■ Data provided:
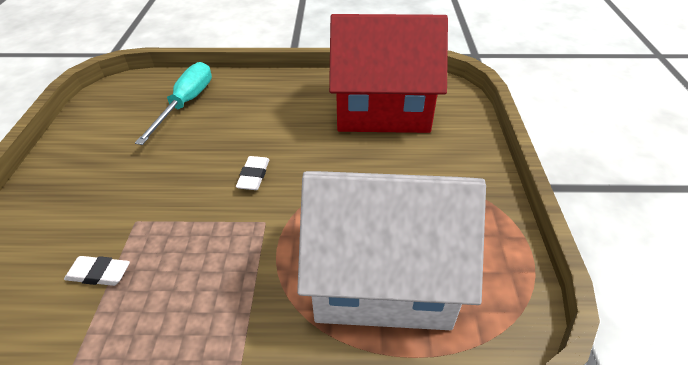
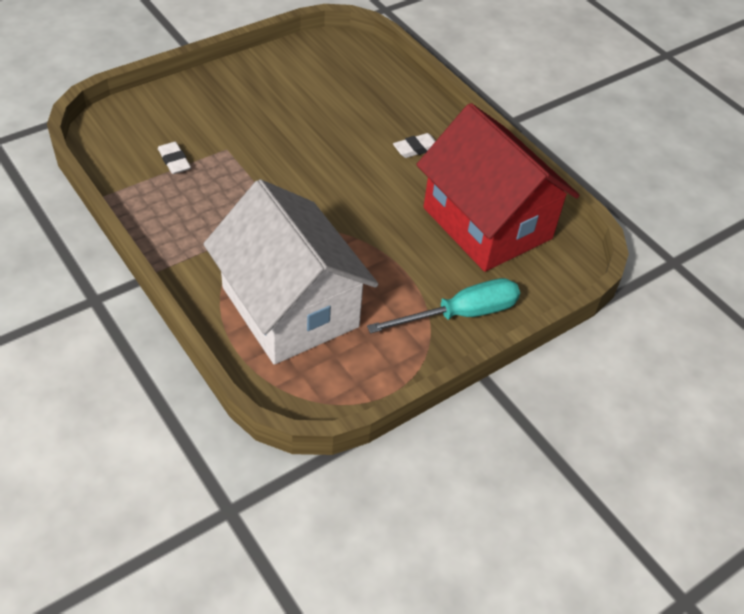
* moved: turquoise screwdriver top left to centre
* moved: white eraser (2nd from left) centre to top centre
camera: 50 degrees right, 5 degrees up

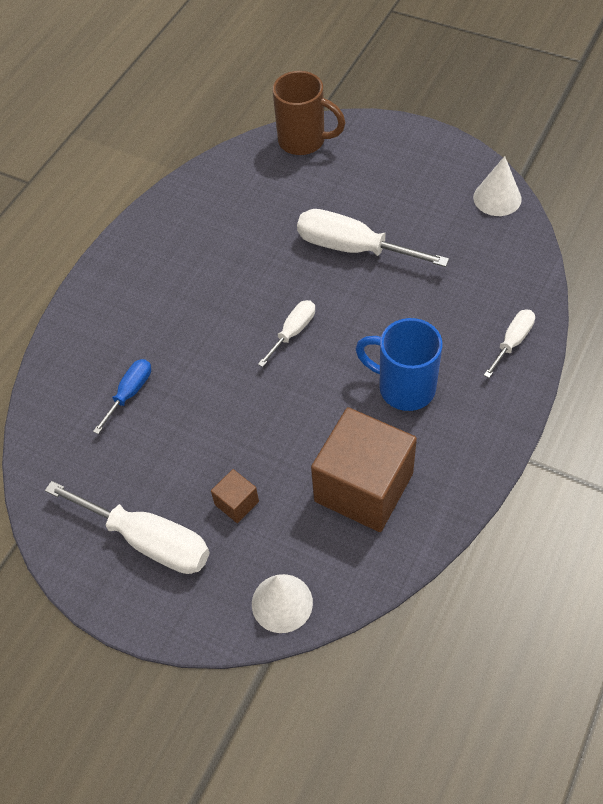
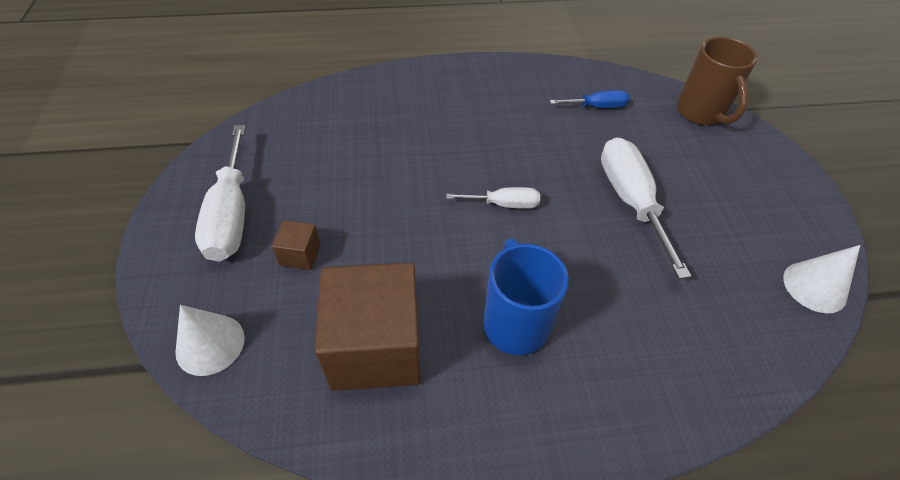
* moved: blue screwdriver middle left to top centre
* removed: white screwdriver (4th from left) middle right
camera: 50 degrees right, 5 degrees down

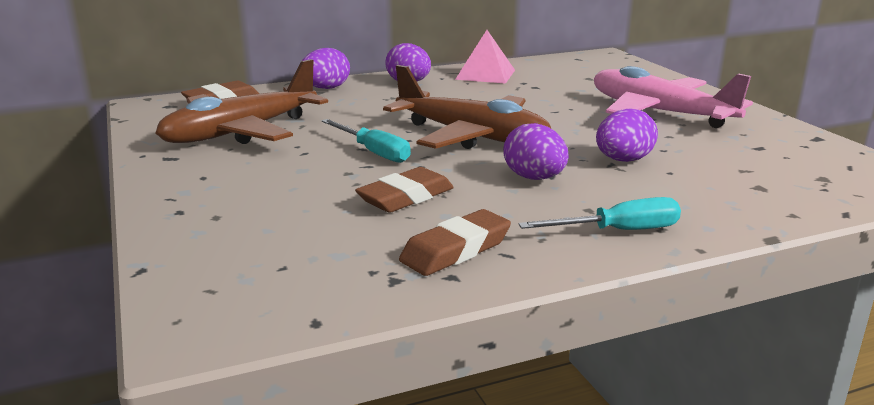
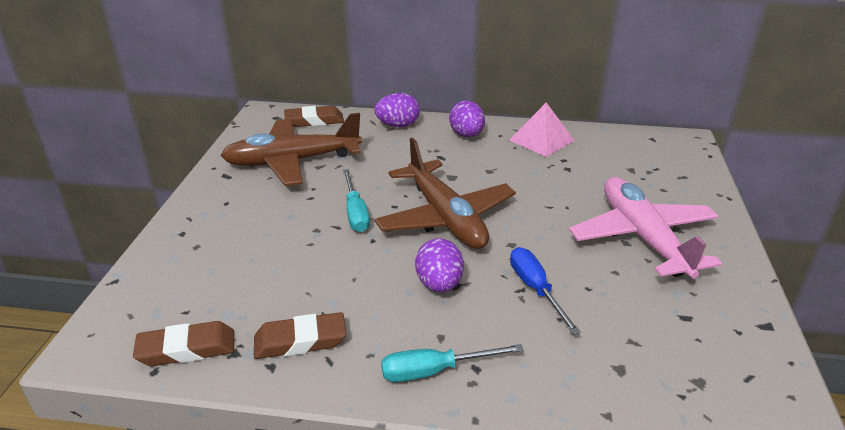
* moved: brown eraser (2nd from left in the first image) centre to brown eraser (1st from left) bottom left
* turned: turquoise screwdriver (2nd from left) middle right = bottom centre 150 degrees clockwise
* replaced: purple egg (4th from left) middle right to blue screwdriver bottom centre
camera: 30 degrees right, 10 degrees up

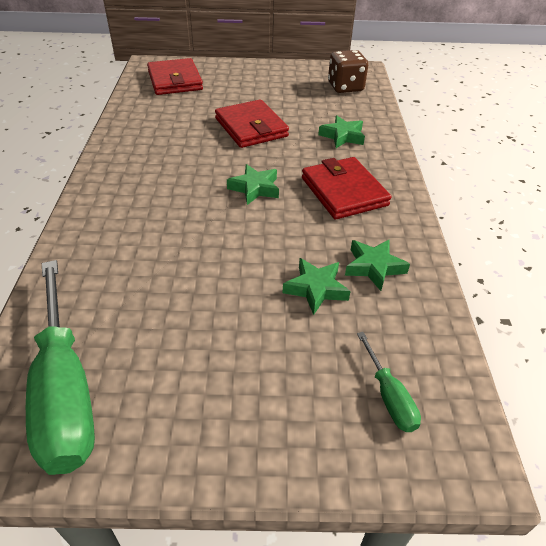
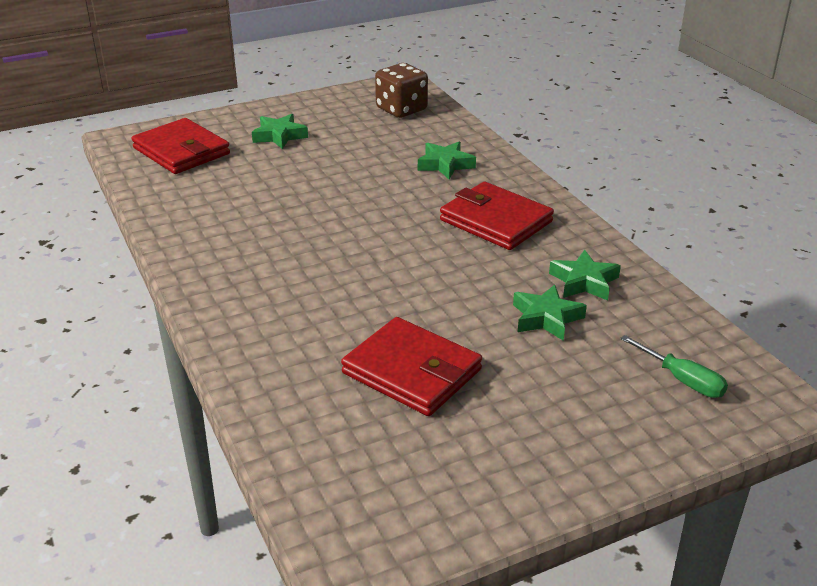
* removed: green screwdriver (1st from left) bottom left
* moved: red wallet (2nd from left) top centre to centre
* moved: green star (1st from left) centre to top centre
camera: 25 degrees left, 10 degrees down

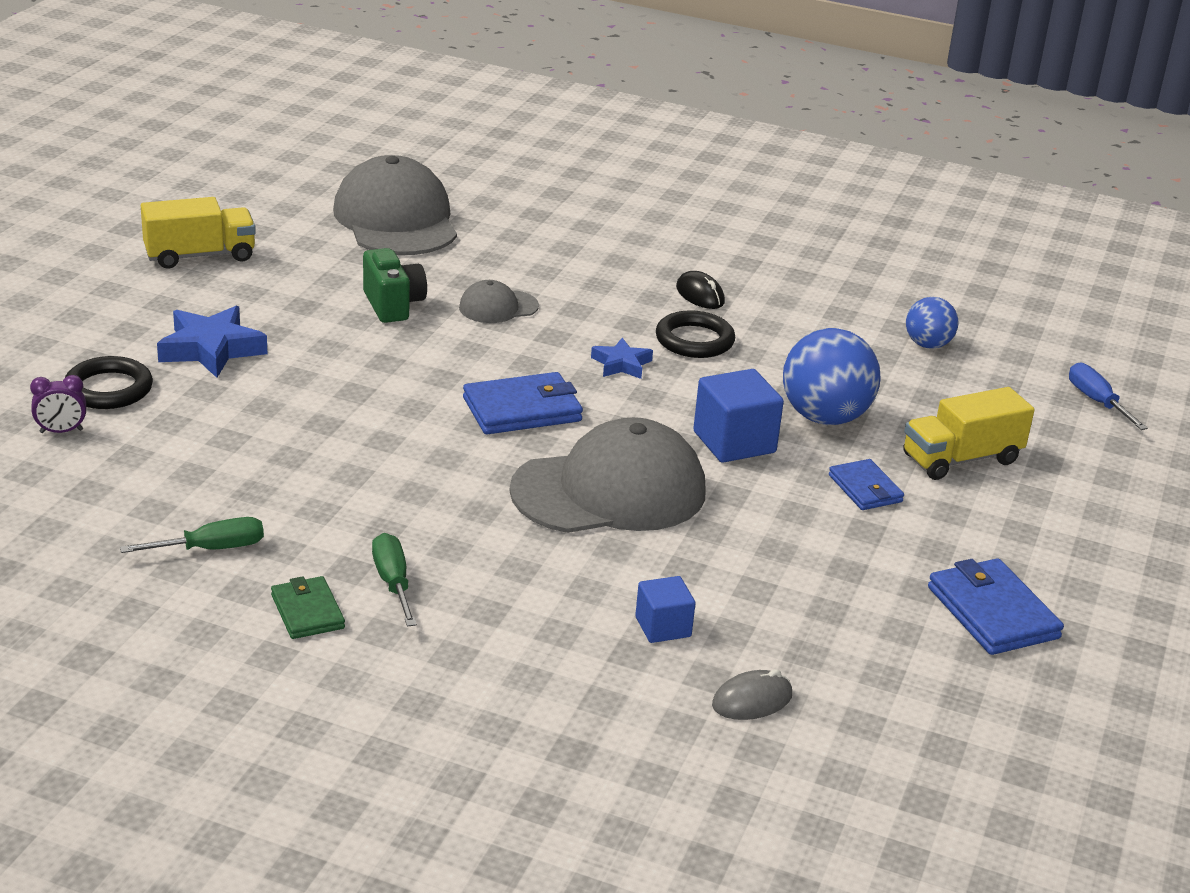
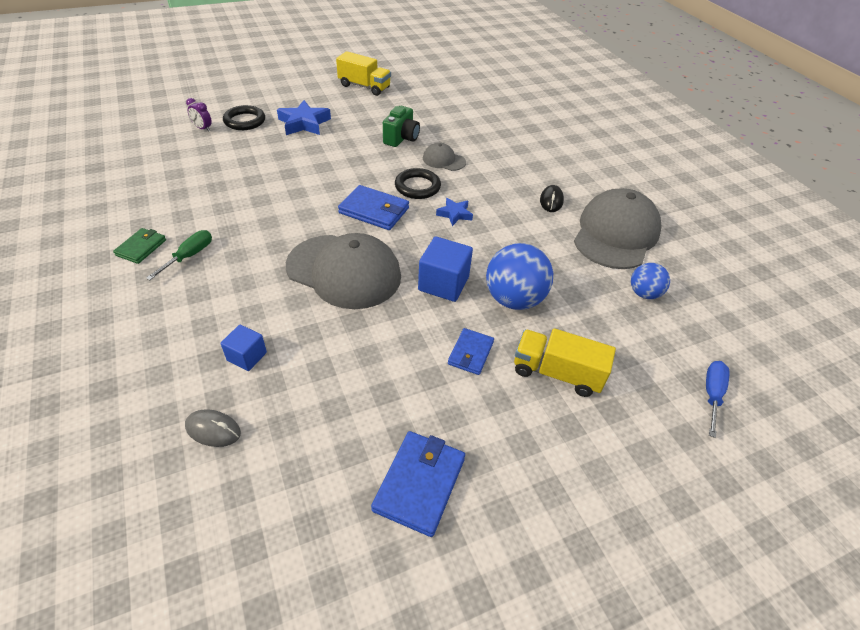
* removed: green screwdriver (1st from left) middle left
* moved: grey cap (1st from left in the first image) top left to grey cap (3rd from left) middle right
* moved: black ring (2nd from left) centre to top centre
camera: 45 degrees right, 15 degrees up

■ Work to be completed:
Each record above should come back exactly the same, only without its pictures.

■ Solution for this task:
* moved: turquoise screwdriver top left to centre
* moved: white eraser (2nd from left) centre to top centre
camera: 50 degrees right, 5 degrees up

* moved: blue screwdriver middle left to top centre
* removed: white screwdriver (4th from left) middle right
camera: 50 degrees right, 5 degrees down

* moved: brown eraser (2nd from left in the first image) centre to brown eraser (1st from left) bottom left
* turned: turquoise screwdriver (2nd from left) middle right = bottom centre 150 degrees clockwise
* replaced: purple egg (4th from left) middle right to blue screwdriver bottom centre
camera: 30 degrees right, 10 degrees up

* removed: green screwdriver (1st from left) bottom left
* moved: red wallet (2nd from left) top centre to centre
* moved: green star (1st from left) centre to top centre
camera: 25 degrees left, 10 degrees down

* removed: green screwdriver (1st from left) middle left
* moved: grey cap (1st from left in the first image) top left to grey cap (3rd from left) middle right
* moved: black ring (2nd from left) centre to top centre
camera: 45 degrees right, 15 degrees up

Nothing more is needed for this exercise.